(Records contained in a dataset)
╭──

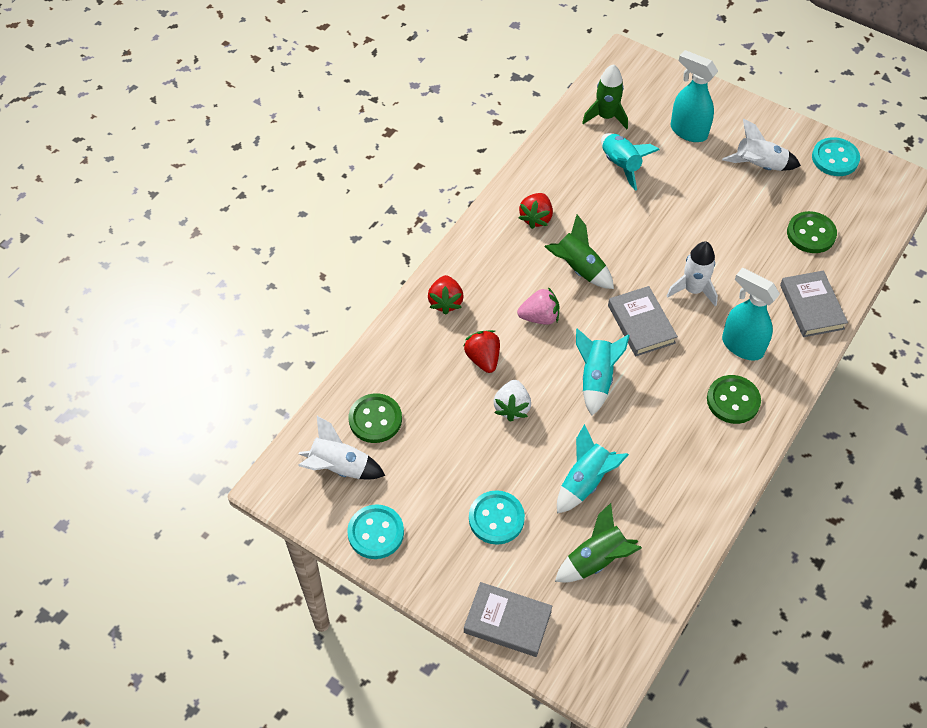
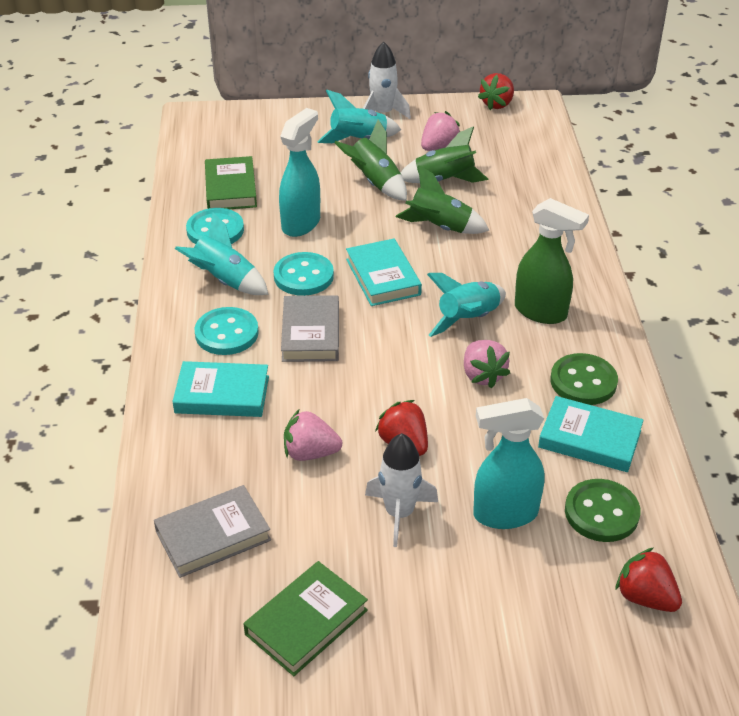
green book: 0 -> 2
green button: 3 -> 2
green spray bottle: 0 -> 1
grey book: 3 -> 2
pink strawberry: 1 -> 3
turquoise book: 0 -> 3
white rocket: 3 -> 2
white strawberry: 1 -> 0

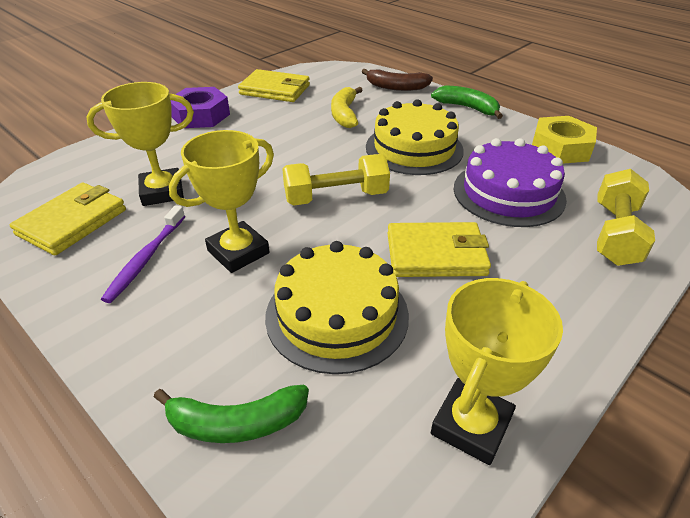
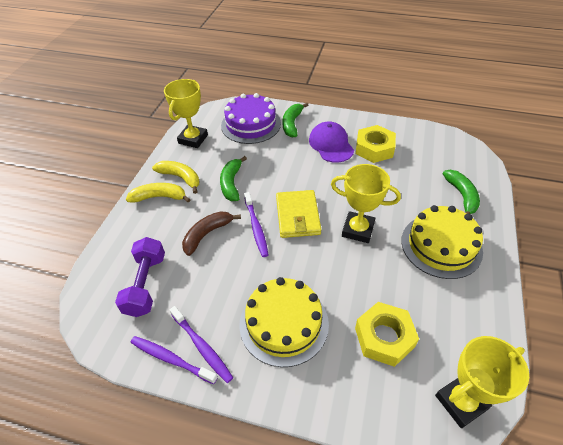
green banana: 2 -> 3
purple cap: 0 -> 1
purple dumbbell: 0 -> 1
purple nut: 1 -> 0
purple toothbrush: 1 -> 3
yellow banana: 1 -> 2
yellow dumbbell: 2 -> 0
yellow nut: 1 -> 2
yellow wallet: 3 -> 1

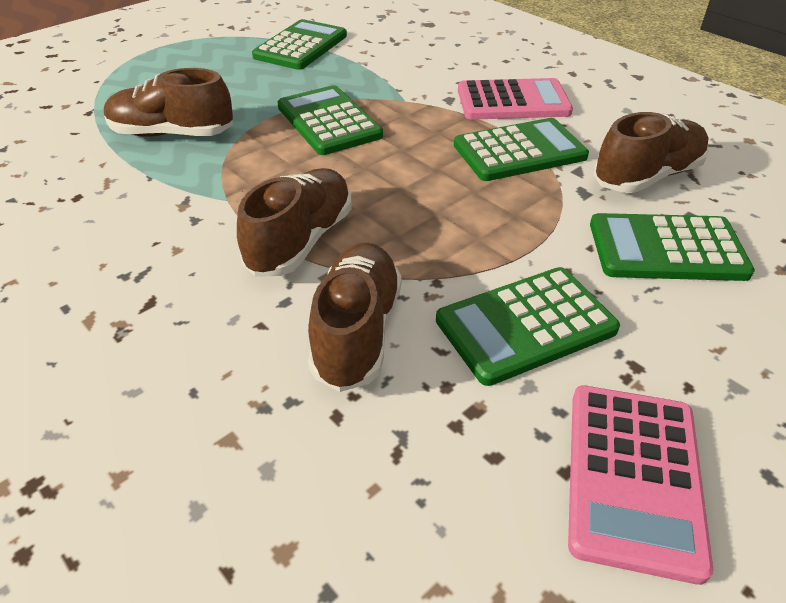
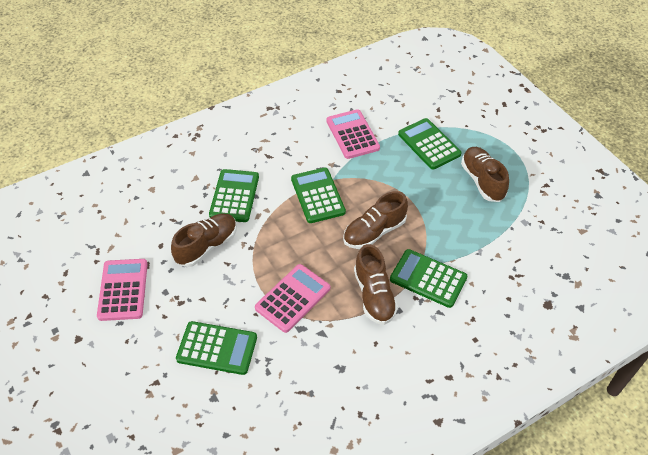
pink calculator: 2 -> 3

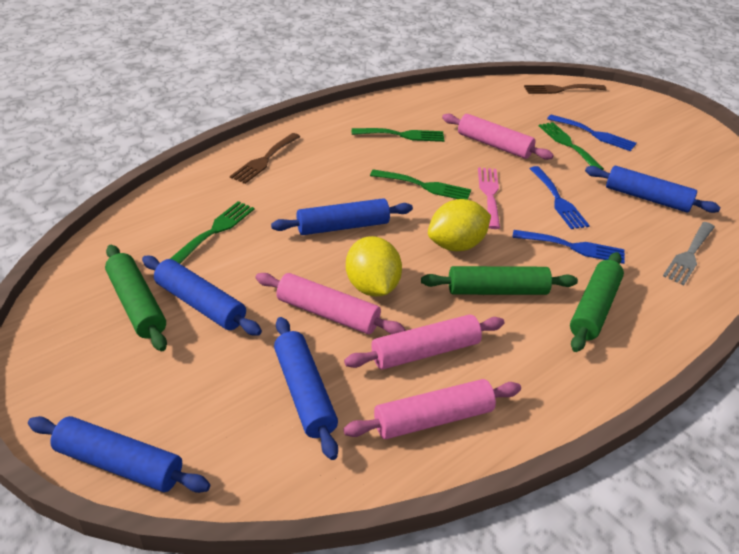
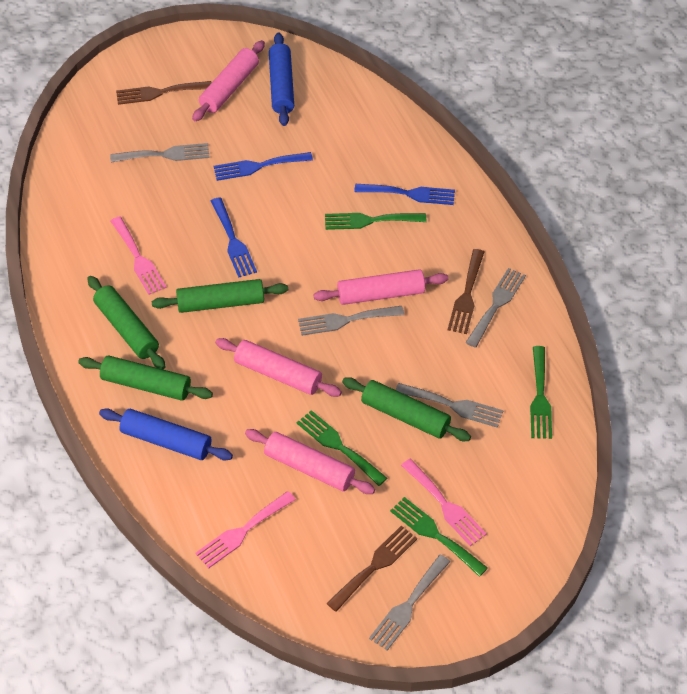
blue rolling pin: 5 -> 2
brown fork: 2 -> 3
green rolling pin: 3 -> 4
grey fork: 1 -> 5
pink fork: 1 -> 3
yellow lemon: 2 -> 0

╰──

A faithful copy of all the entries is required, pictures excluded.

green book: 0 -> 2
green button: 3 -> 2
green spray bottle: 0 -> 1
grey book: 3 -> 2
pink strawberry: 1 -> 3
turquoise book: 0 -> 3
white rocket: 3 -> 2
white strawberry: 1 -> 0

green banana: 2 -> 3
purple cap: 0 -> 1
purple dumbbell: 0 -> 1
purple nut: 1 -> 0
purple toothbrush: 1 -> 3
yellow banana: 1 -> 2
yellow dumbbell: 2 -> 0
yellow nut: 1 -> 2
yellow wallet: 3 -> 1

pink calculator: 2 -> 3

blue rolling pin: 5 -> 2
brown fork: 2 -> 3
green rolling pin: 3 -> 4
grey fork: 1 -> 5
pink fork: 1 -> 3
yellow lemon: 2 -> 0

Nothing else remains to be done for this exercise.